═══ Dataset content ═══

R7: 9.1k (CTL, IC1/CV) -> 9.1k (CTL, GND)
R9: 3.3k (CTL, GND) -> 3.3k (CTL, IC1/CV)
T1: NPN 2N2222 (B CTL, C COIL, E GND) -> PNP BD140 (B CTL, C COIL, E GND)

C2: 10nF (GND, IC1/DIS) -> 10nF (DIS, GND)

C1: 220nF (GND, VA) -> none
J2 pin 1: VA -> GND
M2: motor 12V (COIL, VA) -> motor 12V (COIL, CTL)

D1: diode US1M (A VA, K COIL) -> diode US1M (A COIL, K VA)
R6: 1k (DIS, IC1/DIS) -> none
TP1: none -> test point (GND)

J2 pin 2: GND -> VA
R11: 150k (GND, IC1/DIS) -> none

═══

• About this task: Which lines in the data above contain "COIL"? Show each one.

• Answer for this exercise:
T1: NPN 2N2222 (B CTL, C COIL, E GND) -> PNP BD140 (B CTL, C COIL, E GND)
M2: motor 12V (COIL, VA) -> motor 12V (COIL, CTL)
D1: diode US1M (A VA, K COIL) -> diode US1M (A COIL, K VA)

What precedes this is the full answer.